BEGIN Record extracts

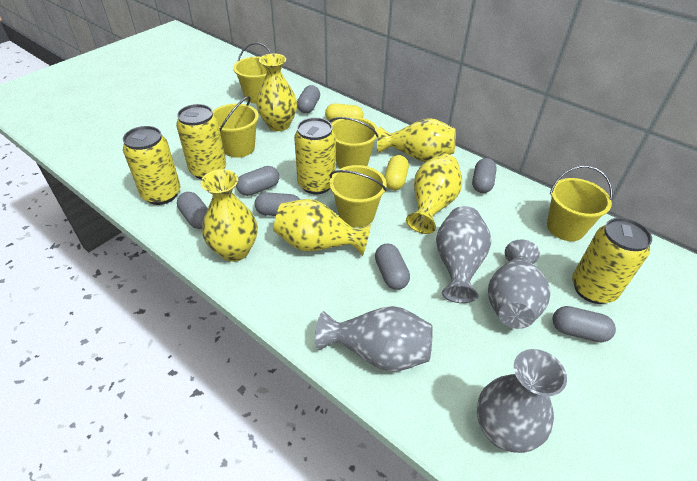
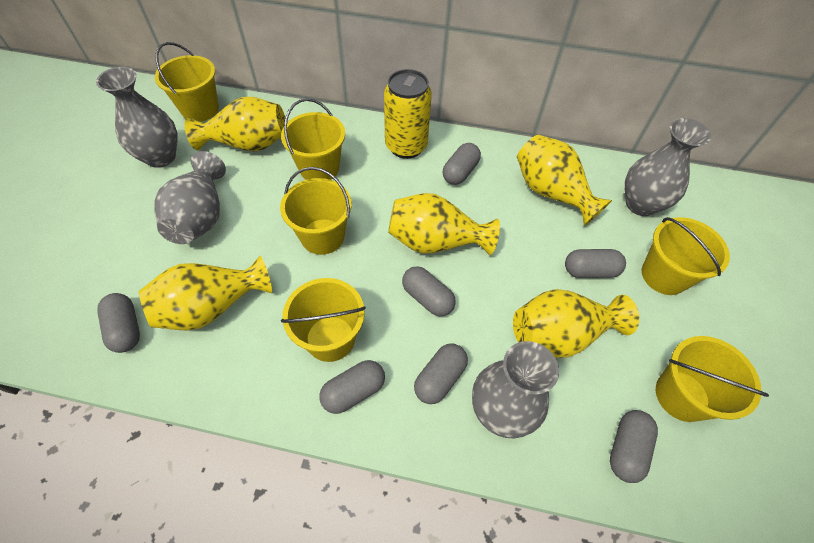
yellow bucket: 5 -> 6
yellow can: 4 -> 1
yellow capsule: 2 -> 0

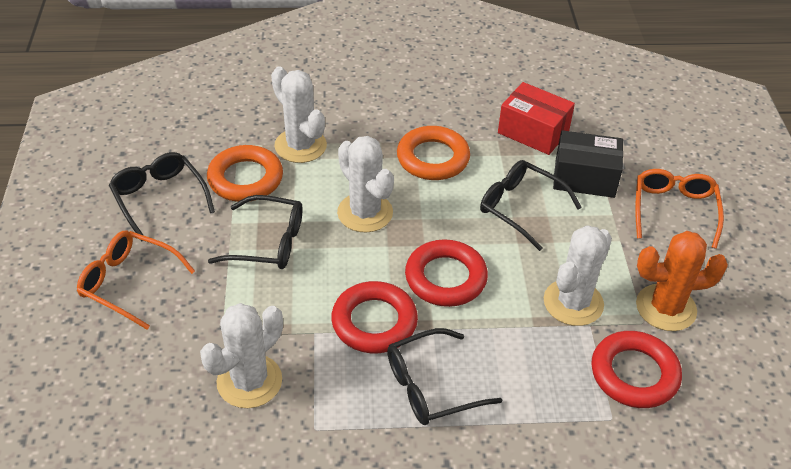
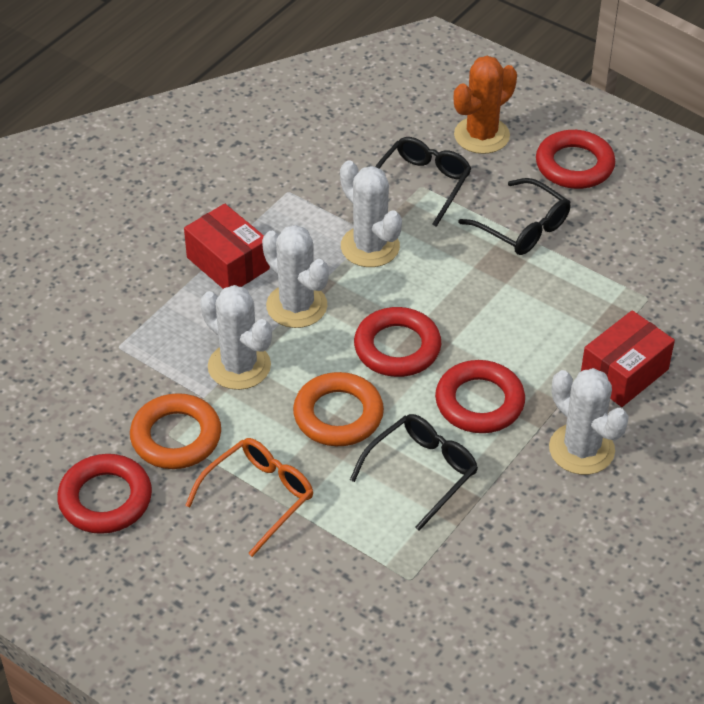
black box: 1 -> 0
black glasses: 4 -> 3
orange glasses: 2 -> 1
red box: 1 -> 2
red ring: 3 -> 4

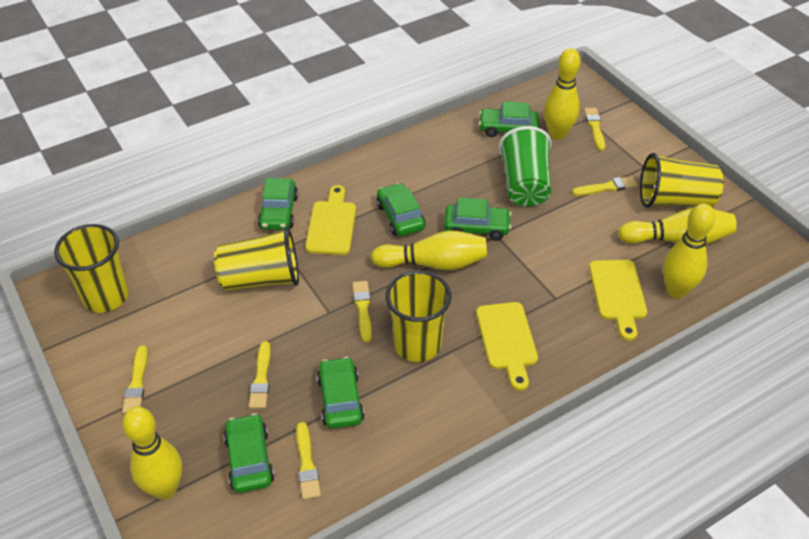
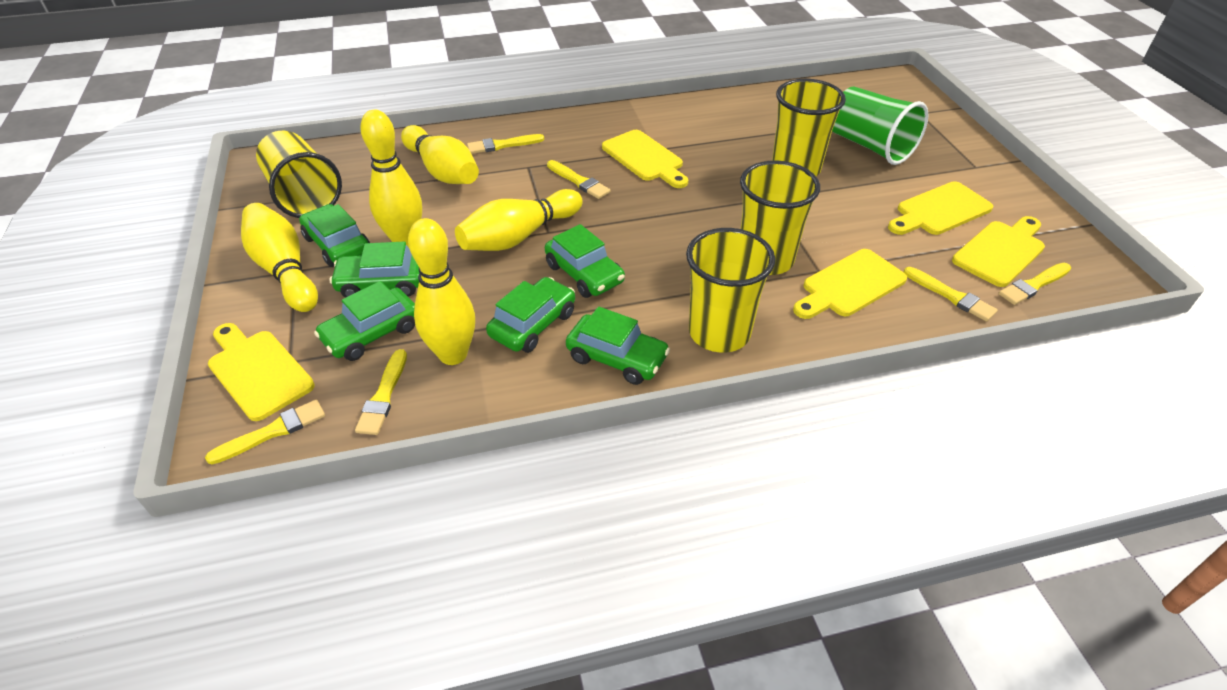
yellow cutting board: 3 -> 5

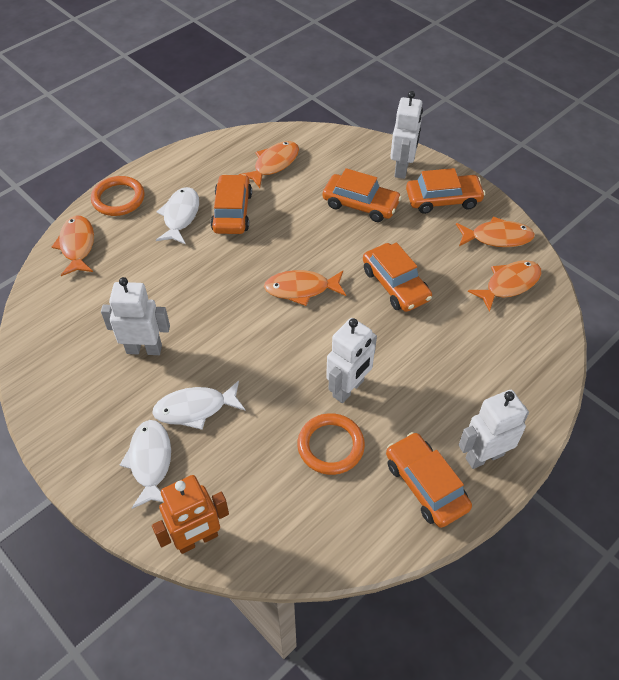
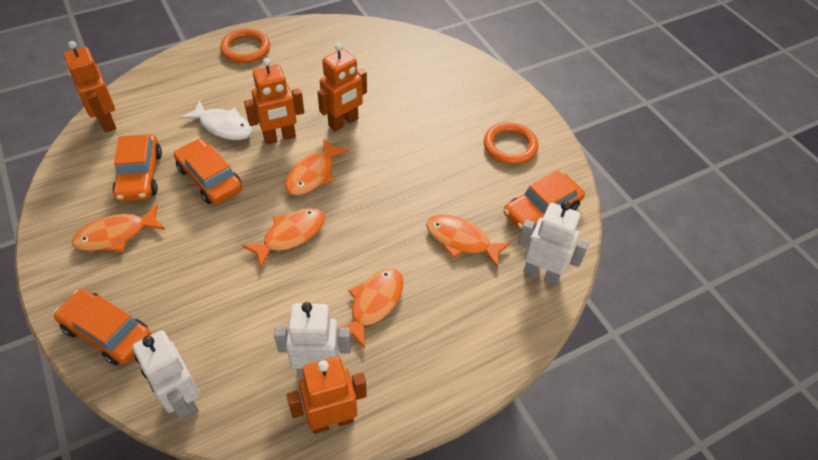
orange car: 5 -> 4
orange robot: 1 -> 4
white fish: 3 -> 1
white robot: 4 -> 3

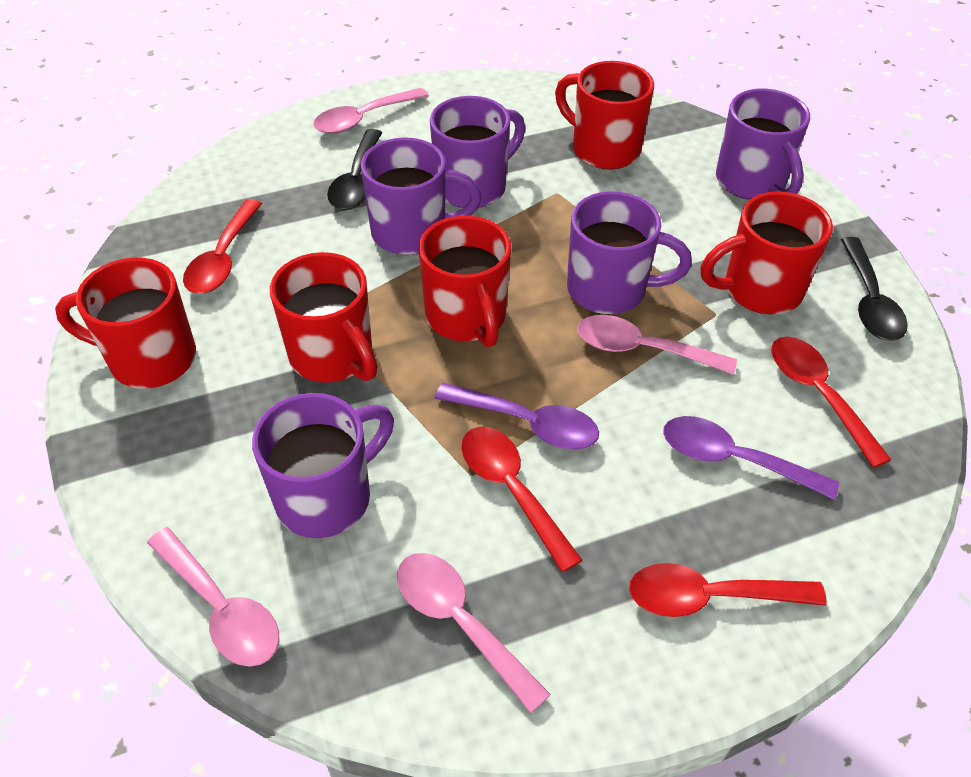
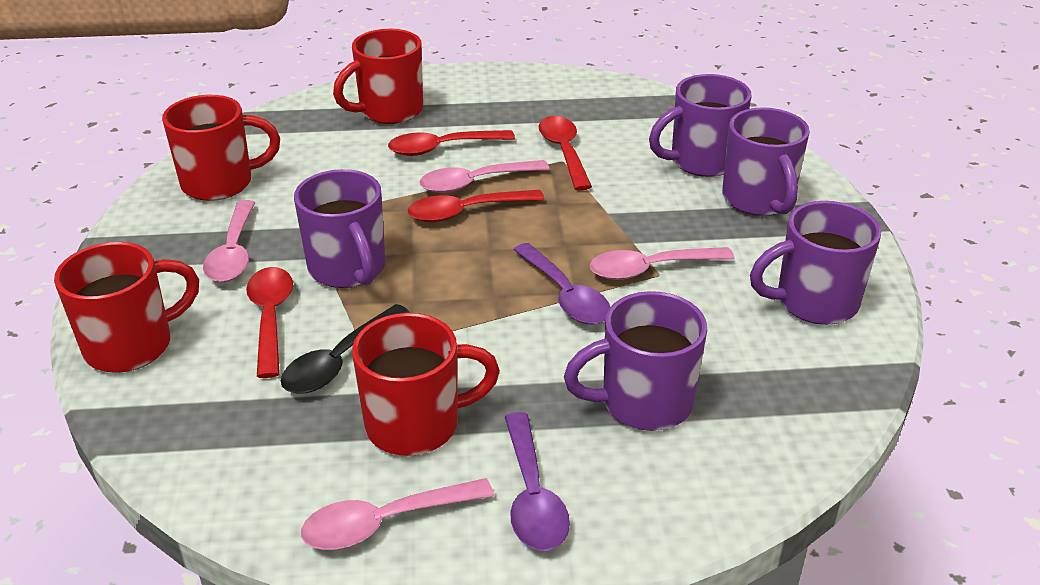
black spoon: 2 -> 1
red mug: 5 -> 4

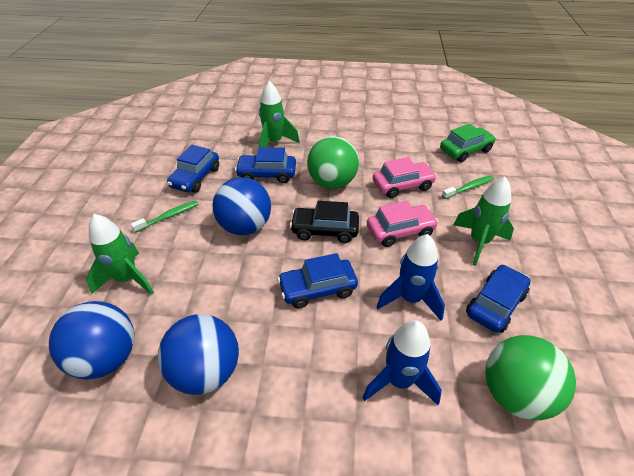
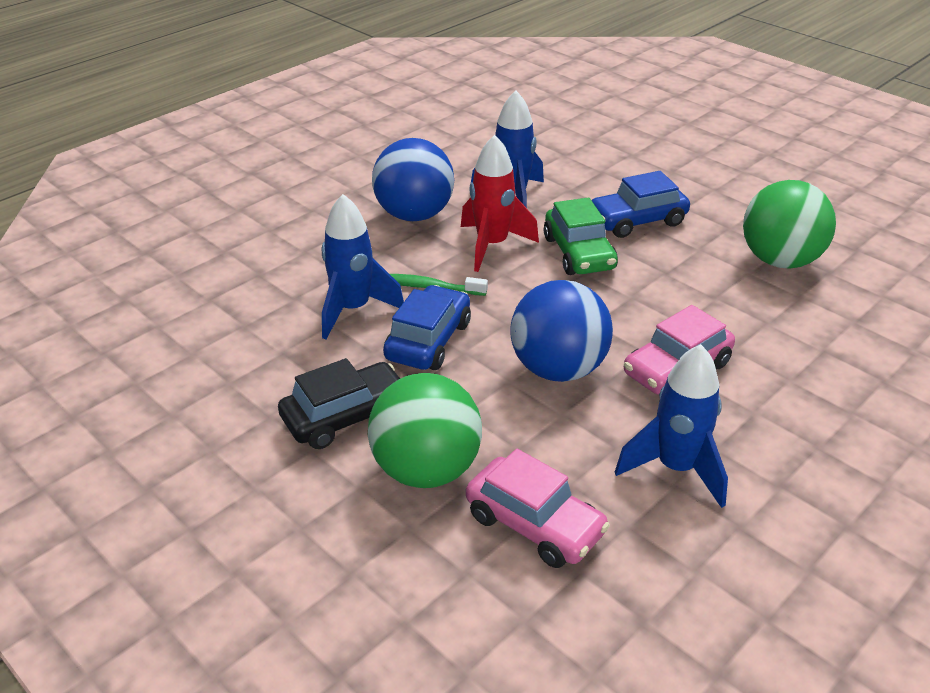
blue ball: 3 -> 2
blue car: 4 -> 2
blue rocket: 2 -> 3
green rocket: 3 -> 0
green toothbrush: 2 -> 1
red rocket: 0 -> 1

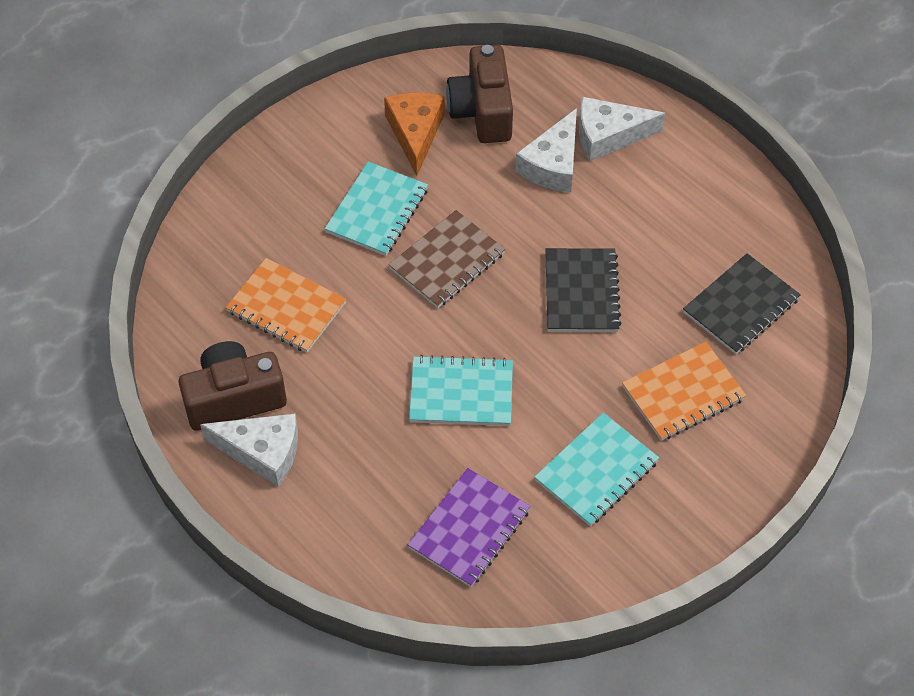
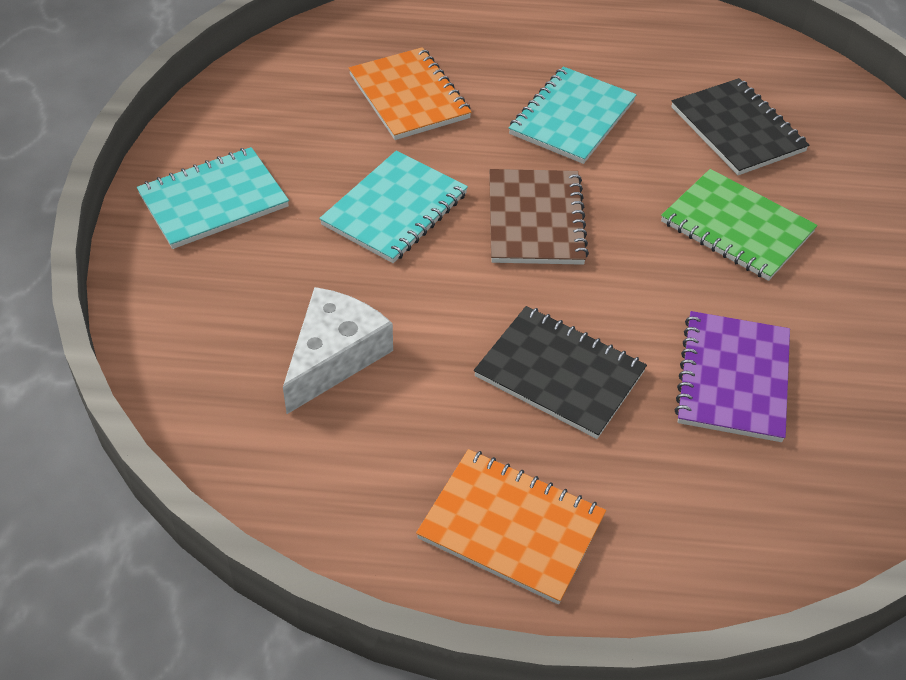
brown camera: 2 -> 0
green notebook: 0 -> 1
orange cheese: 1 -> 0
white cheese: 3 -> 1

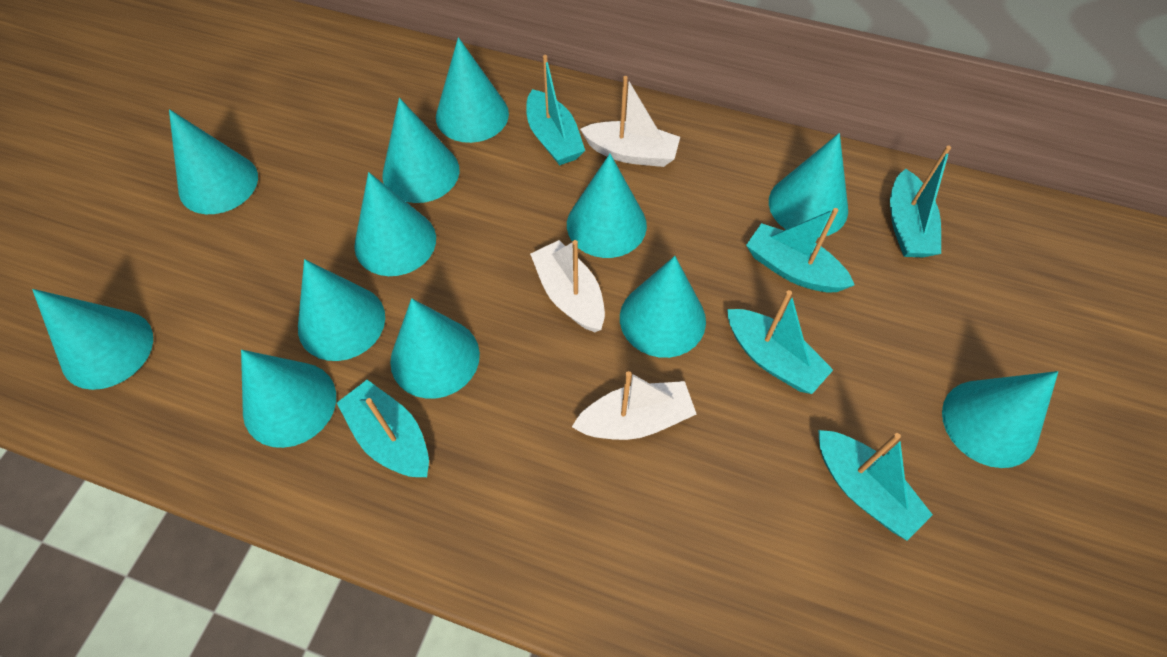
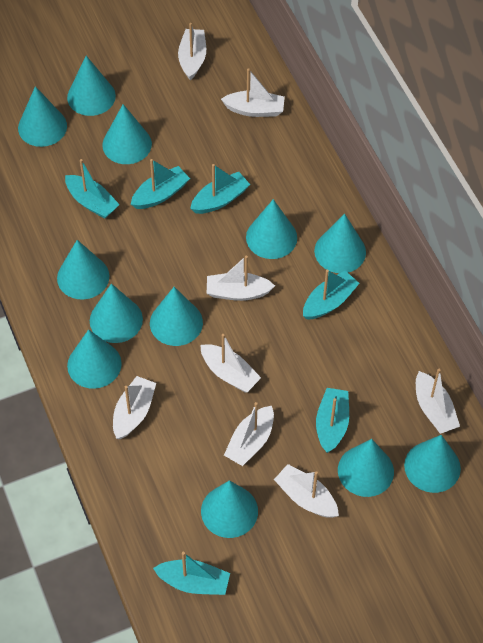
white boat: 3 -> 8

END Record extracts

▶ _Task to carry out_: Output a verbatim copy of all entries above; no pictures go in it.

▶ _Exercise result_:
yellow bucket: 5 -> 6
yellow can: 4 -> 1
yellow capsule: 2 -> 0

black box: 1 -> 0
black glasses: 4 -> 3
orange glasses: 2 -> 1
red box: 1 -> 2
red ring: 3 -> 4

yellow cutting board: 3 -> 5

orange car: 5 -> 4
orange robot: 1 -> 4
white fish: 3 -> 1
white robot: 4 -> 3

black spoon: 2 -> 1
red mug: 5 -> 4

blue ball: 3 -> 2
blue car: 4 -> 2
blue rocket: 2 -> 3
green rocket: 3 -> 0
green toothbrush: 2 -> 1
red rocket: 0 -> 1

brown camera: 2 -> 0
green notebook: 0 -> 1
orange cheese: 1 -> 0
white cheese: 3 -> 1

white boat: 3 -> 8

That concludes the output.